- _Records for processing_:
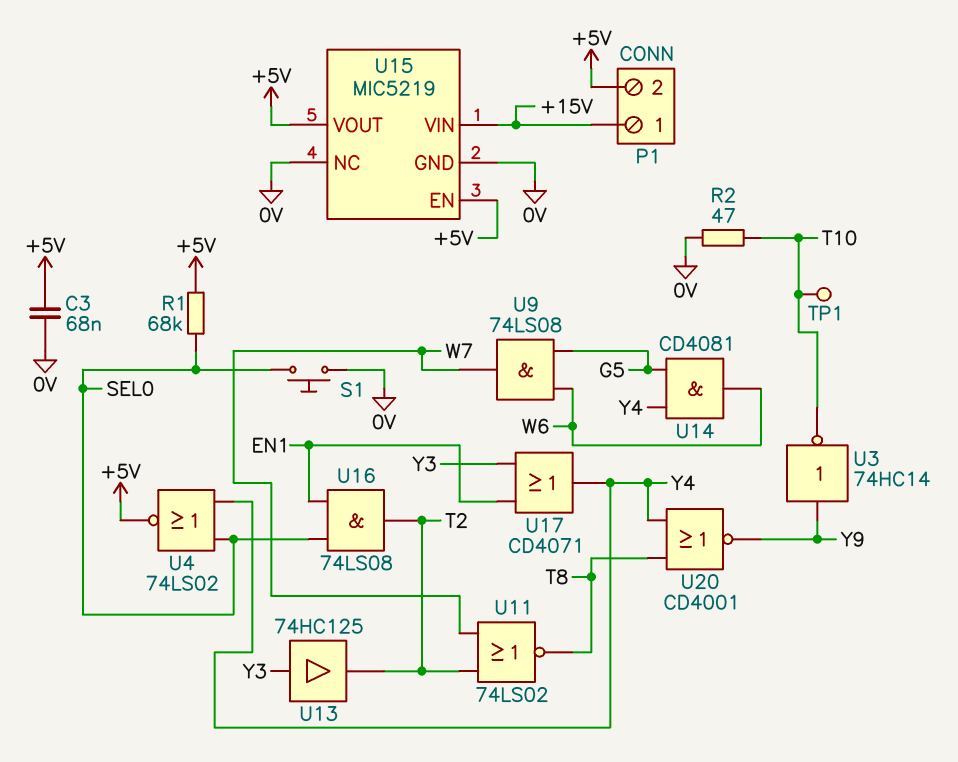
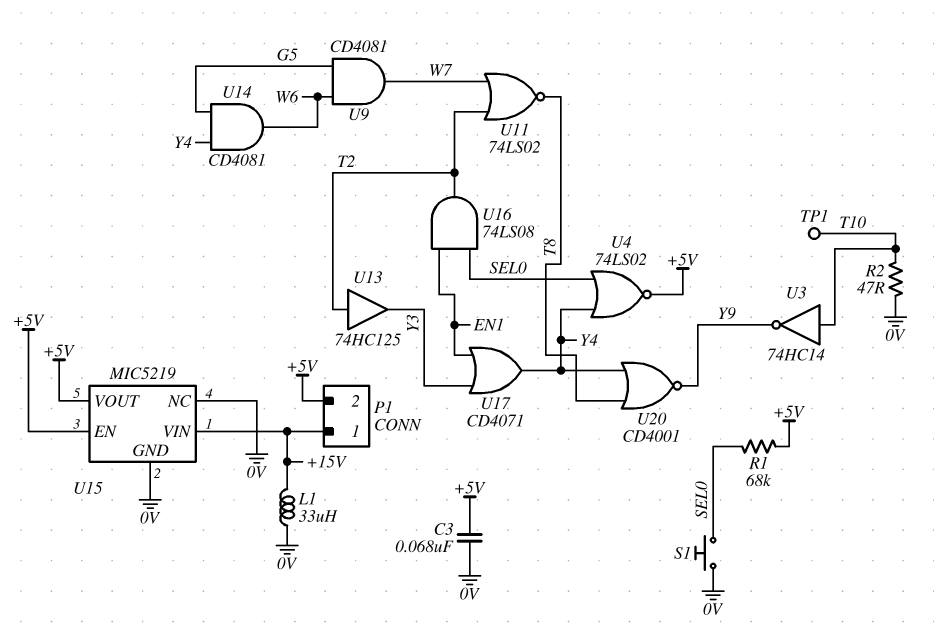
L1: none -> 33uH (+15V, 0V)
U3: NOT 74HC14 (in Y9, out T10) -> NOT 74HC14 (in T10, out Y9)
U9: AND 74LS08 (in G5, in W6, out W7) -> AND CD4081 (in G5, in W6, out W7)
U13: buffer 74HC125 (in Y3, out T2) -> buffer 74HC125 (in T2, out Y3)

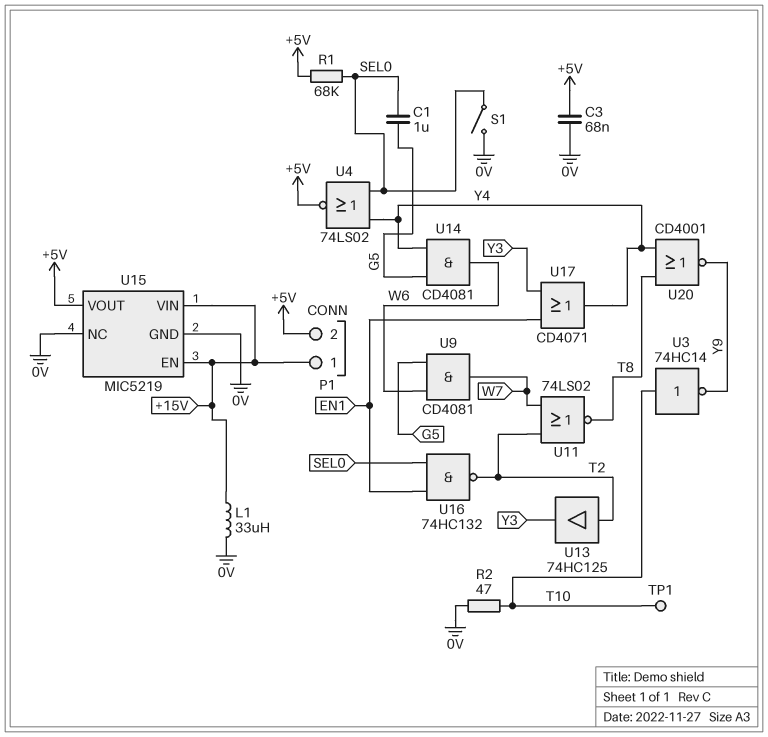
C1: none -> 1uF (G5, SEL0)
S1: button (0V, SEL0) -> switch (0V, SEL0)
U15 pin EN: +5V -> +15V
U16: AND 74LS08 (in EN1, in SEL0, out T2) -> NAND 74HC132 (in EN1, in SEL0, out T2)

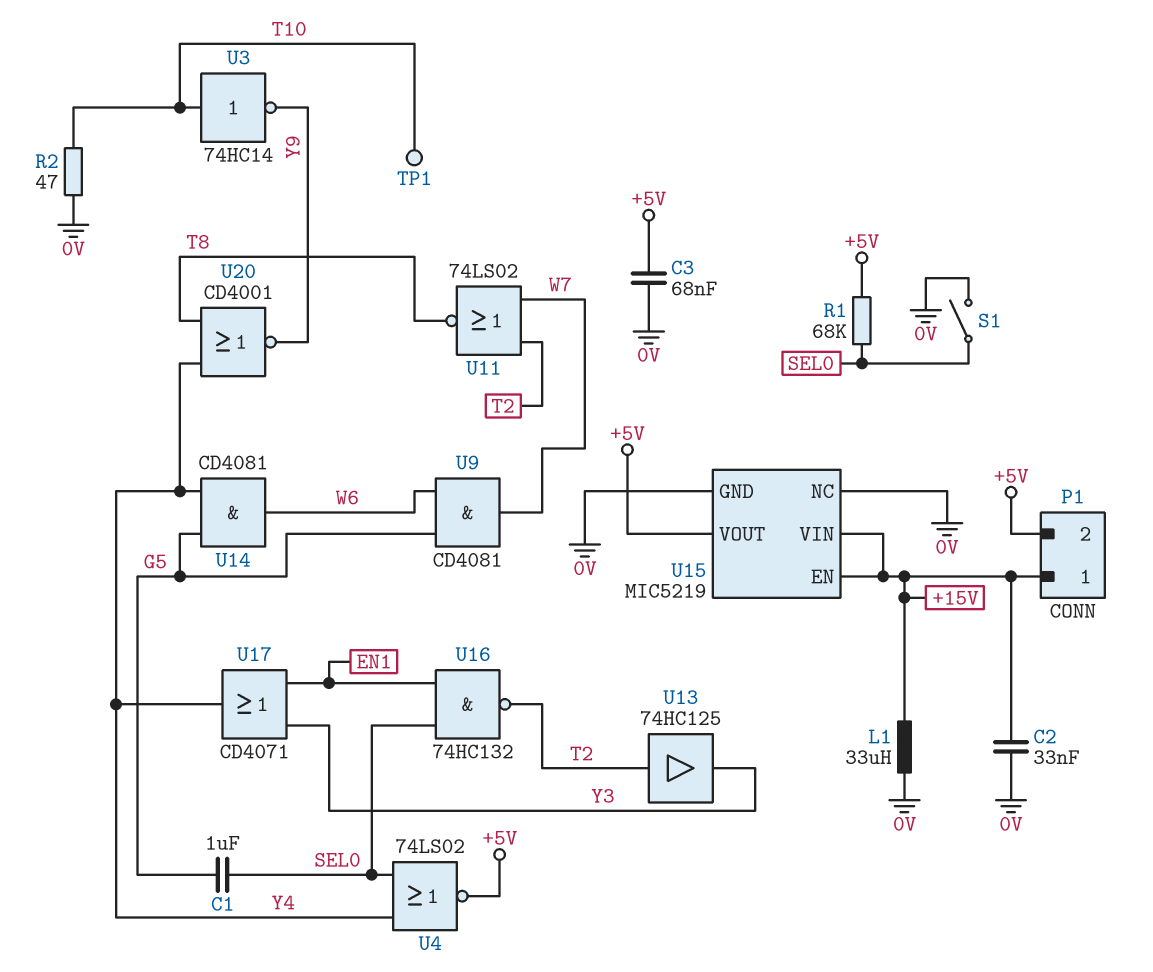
C2: none -> 33nF (+15V, 0V)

- _Assigned task_: Set the records down again exactly as given, and leave the pictures out.

- _Response_:
L1: none -> 33uH (+15V, 0V)
U3: NOT 74HC14 (in Y9, out T10) -> NOT 74HC14 (in T10, out Y9)
U9: AND 74LS08 (in G5, in W6, out W7) -> AND CD4081 (in G5, in W6, out W7)
U13: buffer 74HC125 (in Y3, out T2) -> buffer 74HC125 (in T2, out Y3)

C1: none -> 1uF (G5, SEL0)
S1: button (0V, SEL0) -> switch (0V, SEL0)
U15 pin EN: +5V -> +15V
U16: AND 74LS08 (in EN1, in SEL0, out T2) -> NAND 74HC132 (in EN1, in SEL0, out T2)

C2: none -> 33nF (+15V, 0V)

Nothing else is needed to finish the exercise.